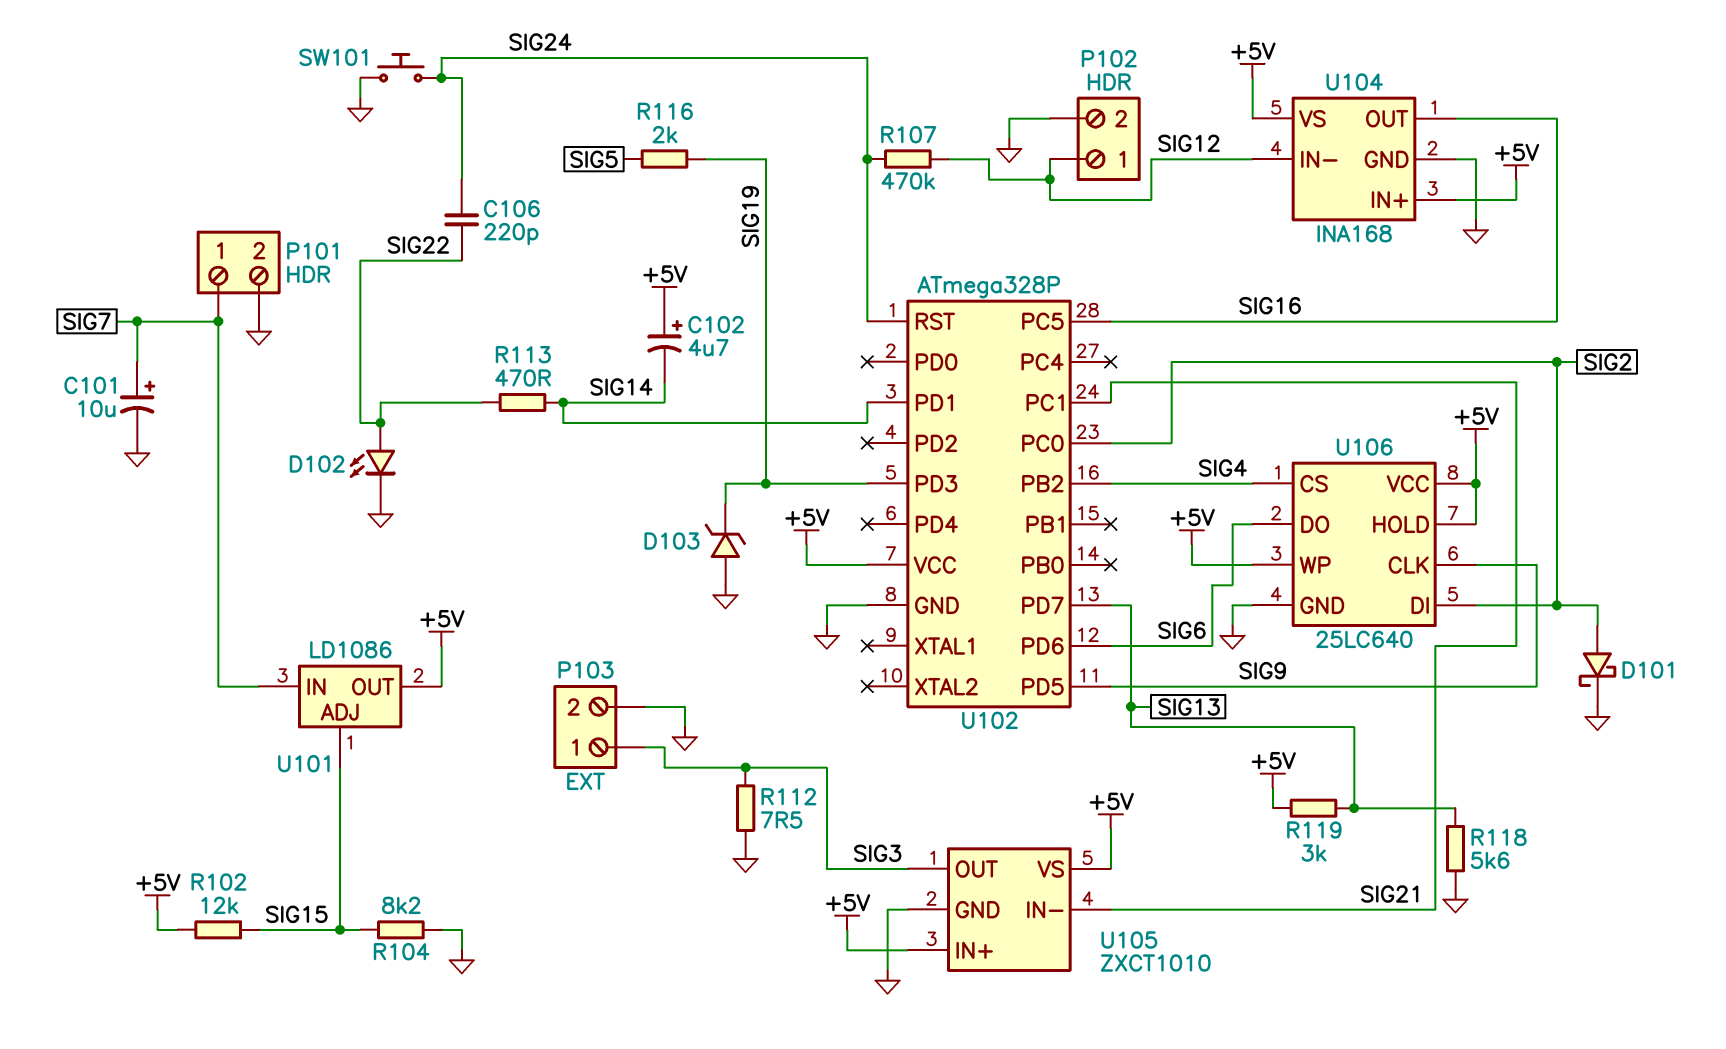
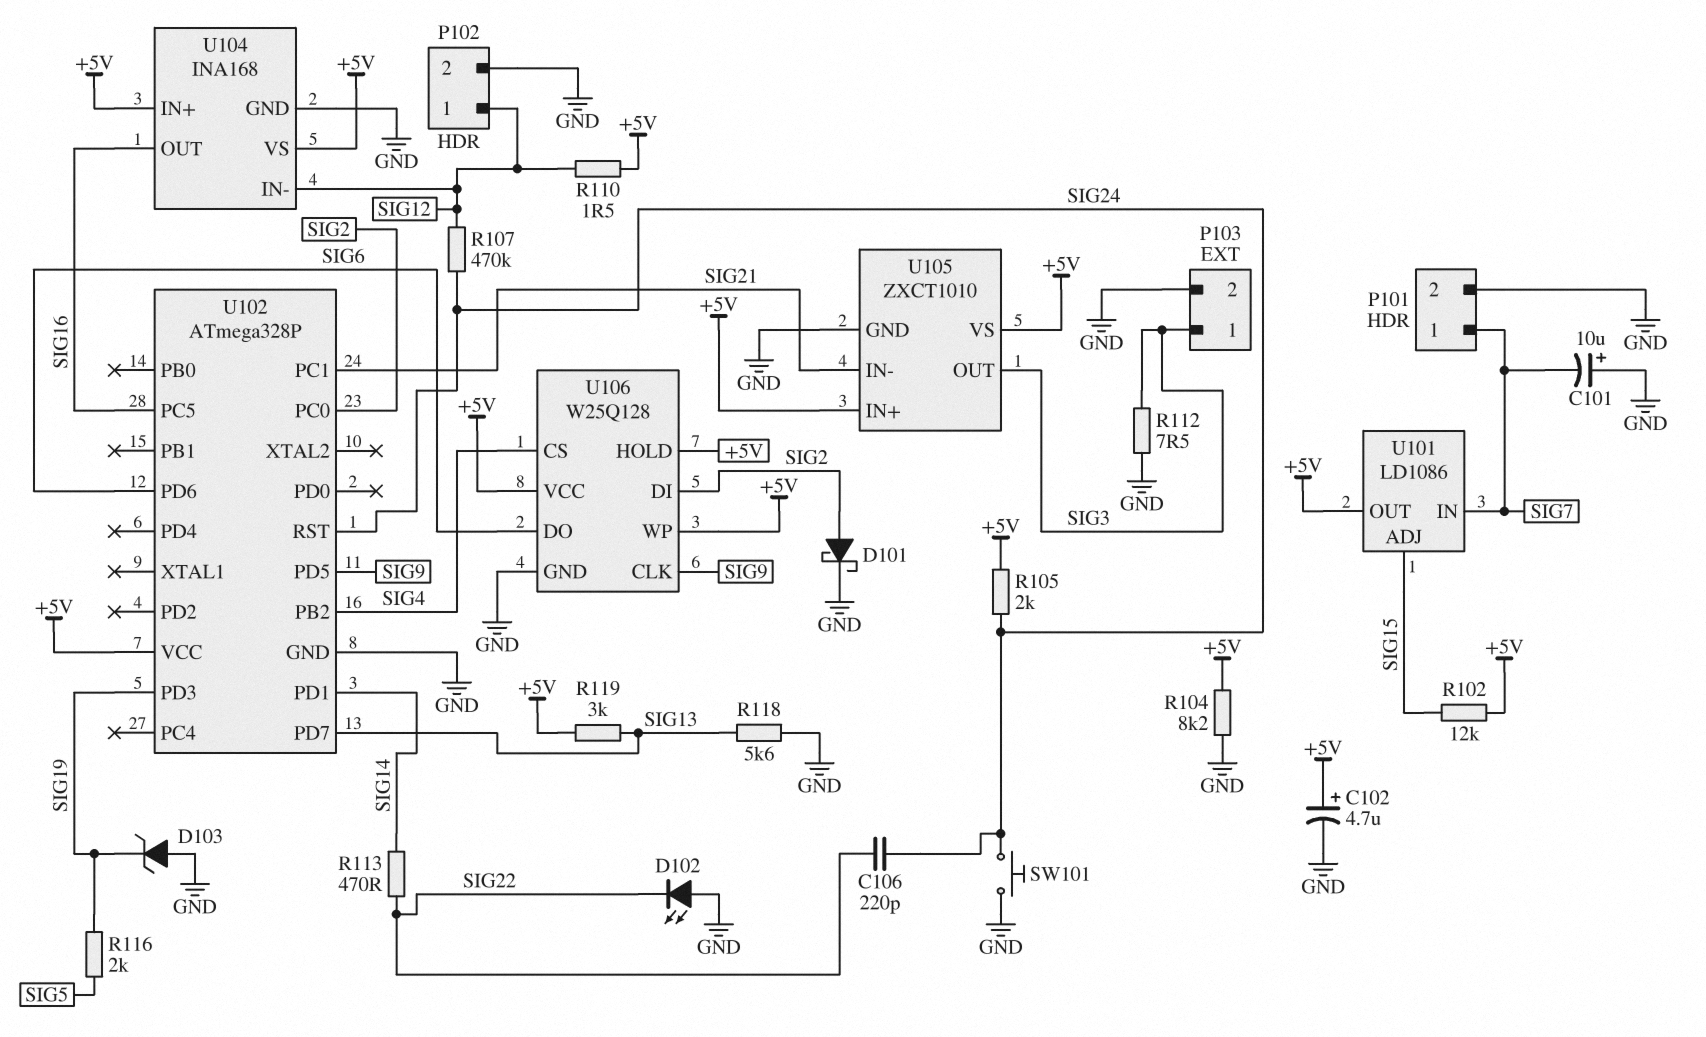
C101: 10uF (plus SIG7, minus GND) -> 10uF (plus GND, minus SIG7)
C102: 4.7uF (plus +5V, minus SIG14) -> 4.7uF (plus +5V, minus GND)
D102: LED (A SIG22, K GND) -> LED (A GND, K SIG22)
R104: 8.2k (GND, SIG15) -> 8.2k (+5V, GND)
R105: none -> 2k (+5V, SIG24)
R110: none -> 1.5 (+5V, SIG12)
U106: 25LC640 -> W25Q128

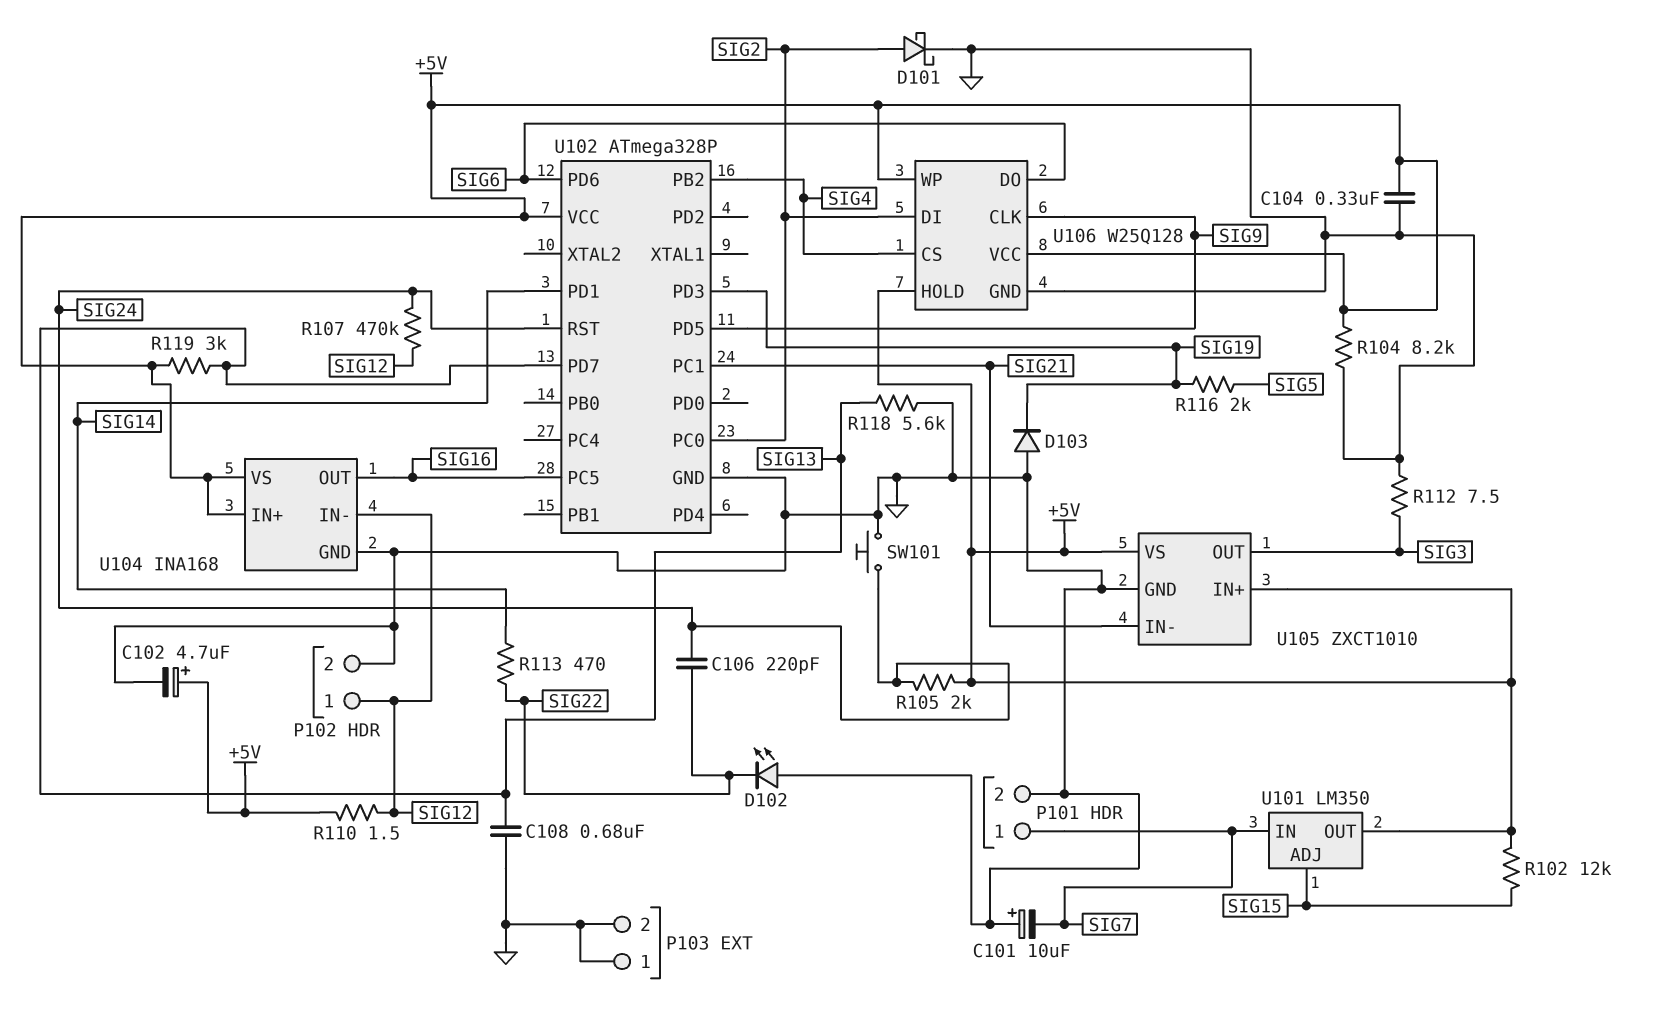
C104: none -> 330nF (+5V, GND)
C108: none -> 680nF (GND, SIG13)
D103: zener (A GND, K SIG19) -> diode (A GND, K SIG19)
P103 pin 1: SIG3 -> GND
U101: LD1086 -> LM350

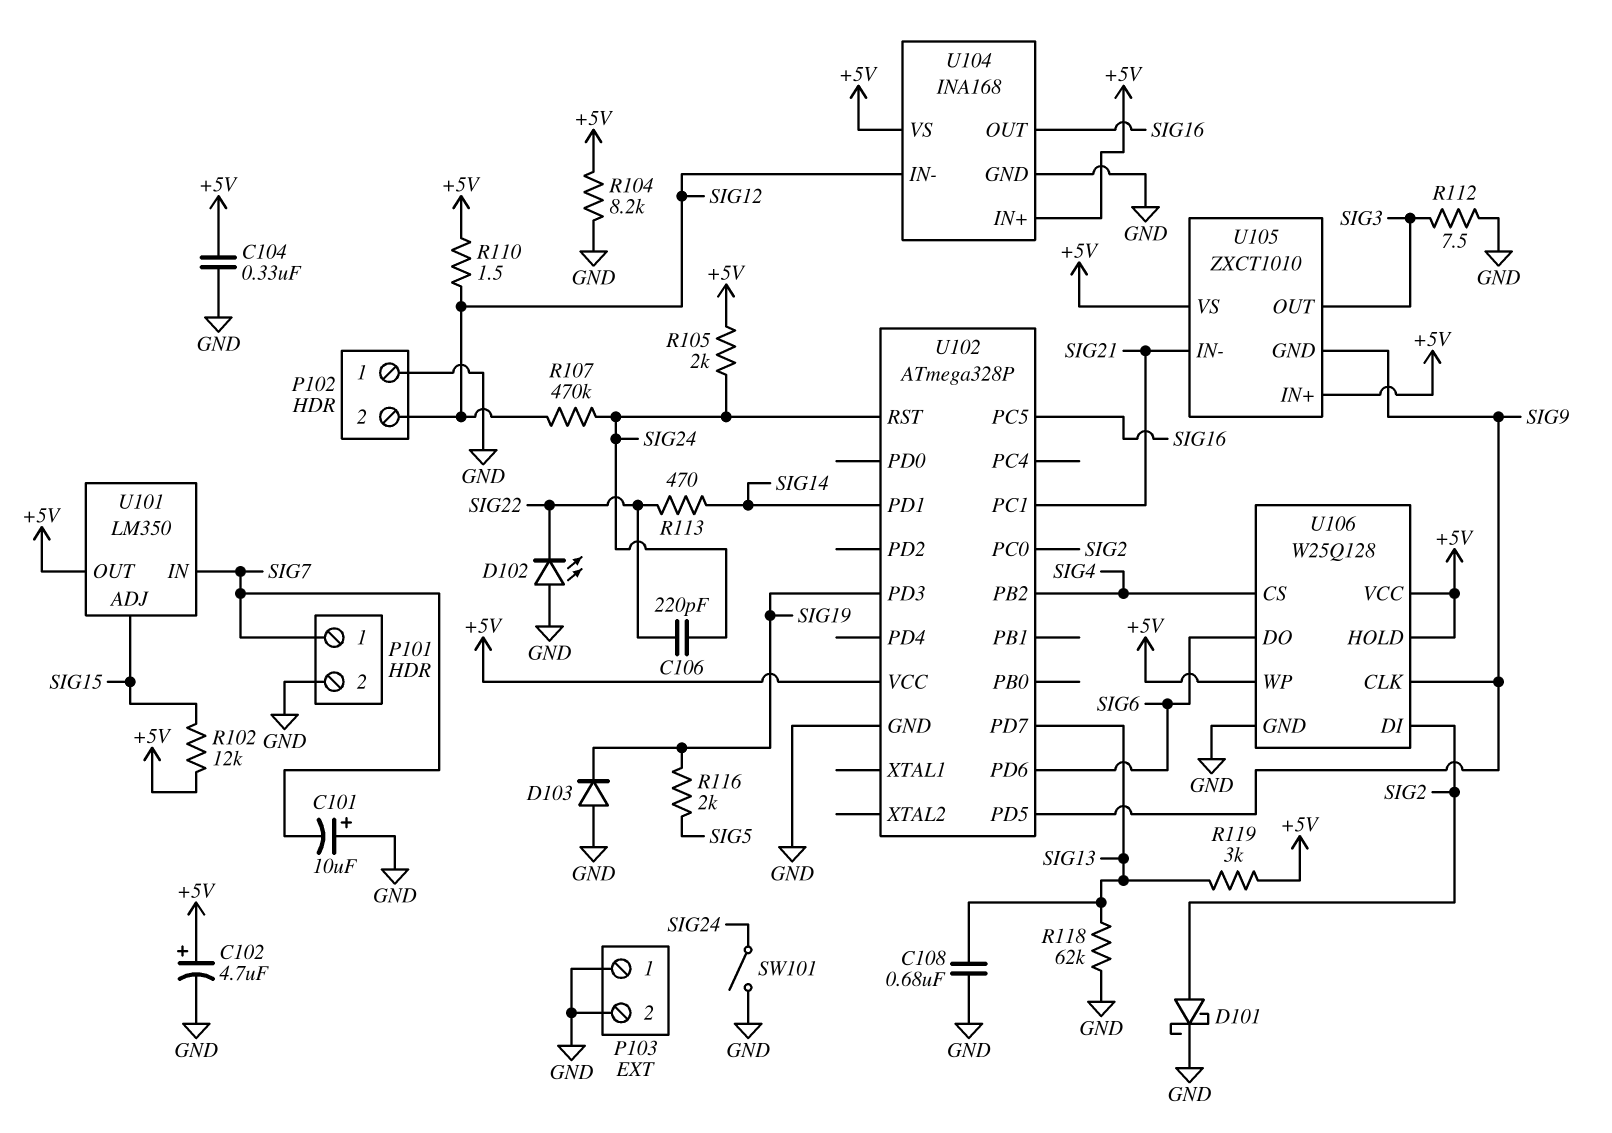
P102 pin 1: SIG12 -> GND
P102 pin 2: GND -> SIG12
R118: 5.6k (GND, SIG13) -> 62k (GND, SIG13)
SW101: button (GND, SIG24) -> switch (GND, SIG24)
U105 pin GND: GND -> SIG9

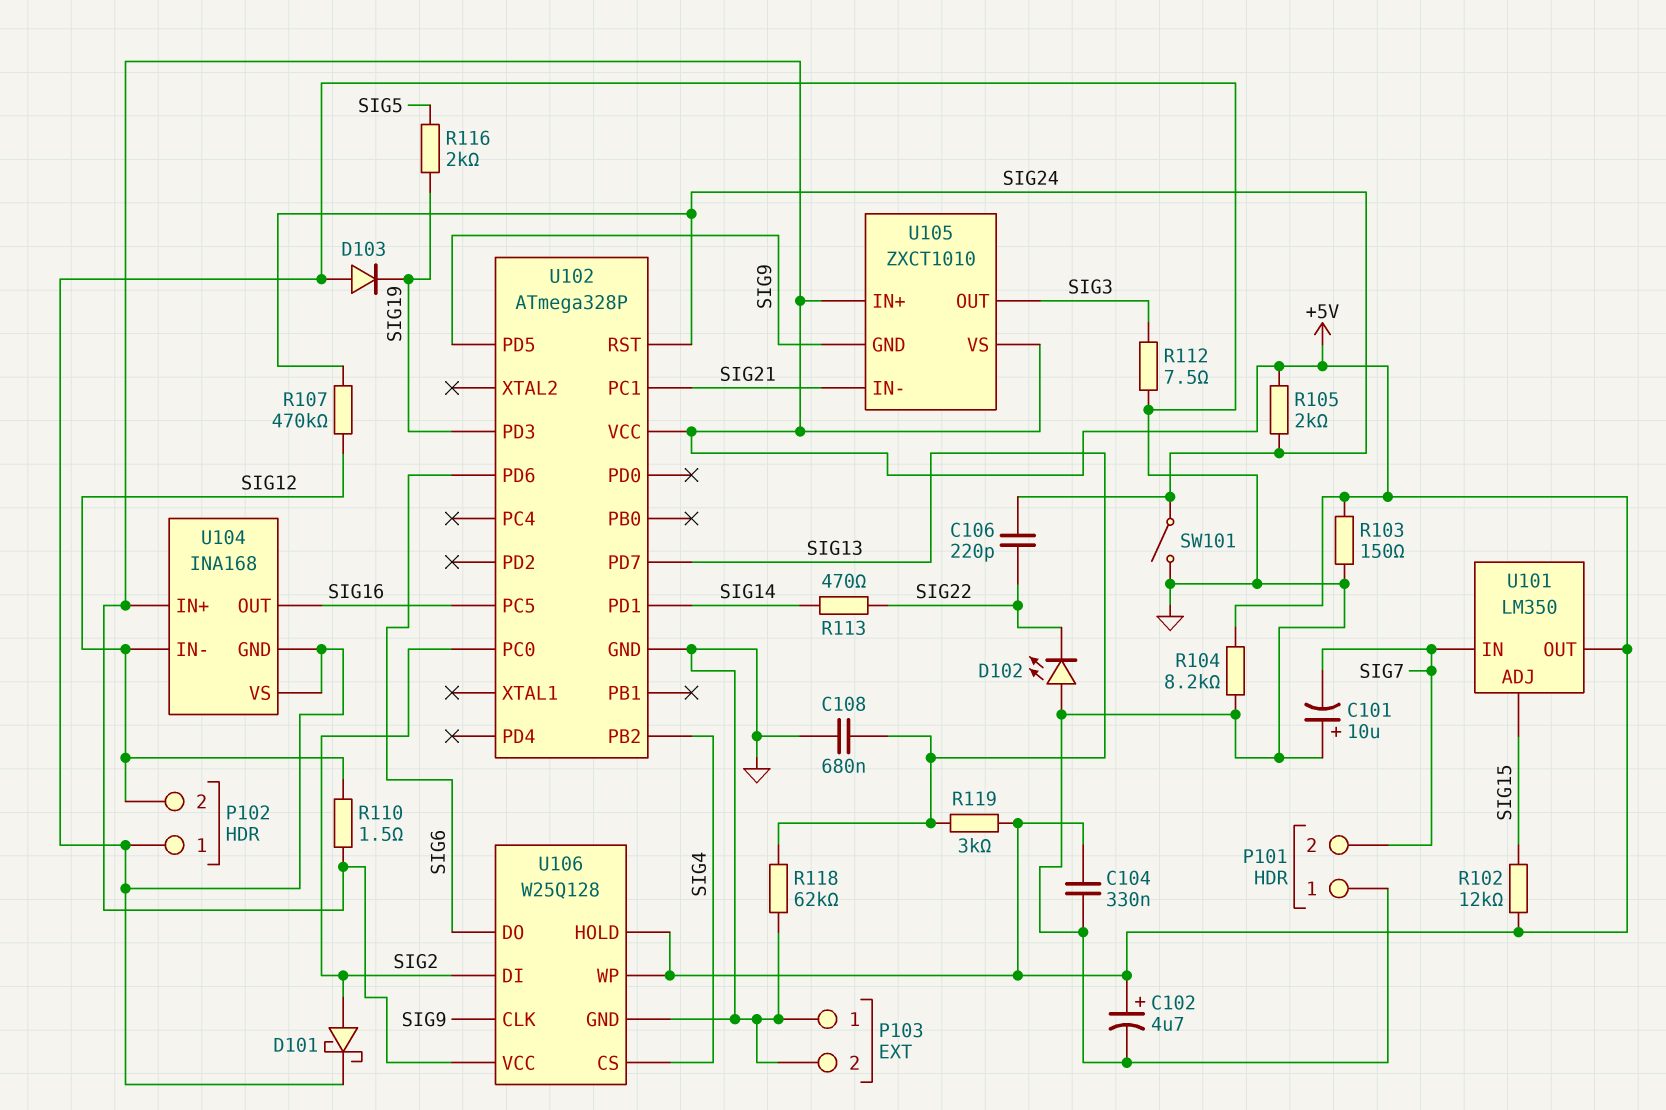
P101 pin 1: SIG7 -> GND
P101 pin 2: GND -> SIG7
R103: none -> 150 (+5V, GND)
U104 pin VS: +5V -> GND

========

Work item: Reproduce exactly the part of the records above that begins at the line holding "R105: none -> 2k (+5V, SIG24)" and ends at the final line, both included, leaving out the pictures.

Task answer:
R105: none -> 2k (+5V, SIG24)
R110: none -> 1.5 (+5V, SIG12)
U106: 25LC640 -> W25Q128

C104: none -> 330nF (+5V, GND)
C108: none -> 680nF (GND, SIG13)
D103: zener (A GND, K SIG19) -> diode (A GND, K SIG19)
P103 pin 1: SIG3 -> GND
U101: LD1086 -> LM350

P102 pin 1: SIG12 -> GND
P102 pin 2: GND -> SIG12
R118: 5.6k (GND, SIG13) -> 62k (GND, SIG13)
SW101: button (GND, SIG24) -> switch (GND, SIG24)
U105 pin GND: GND -> SIG9

P101 pin 1: SIG7 -> GND
P101 pin 2: GND -> SIG7
R103: none -> 150 (+5V, GND)
U104 pin VS: +5V -> GND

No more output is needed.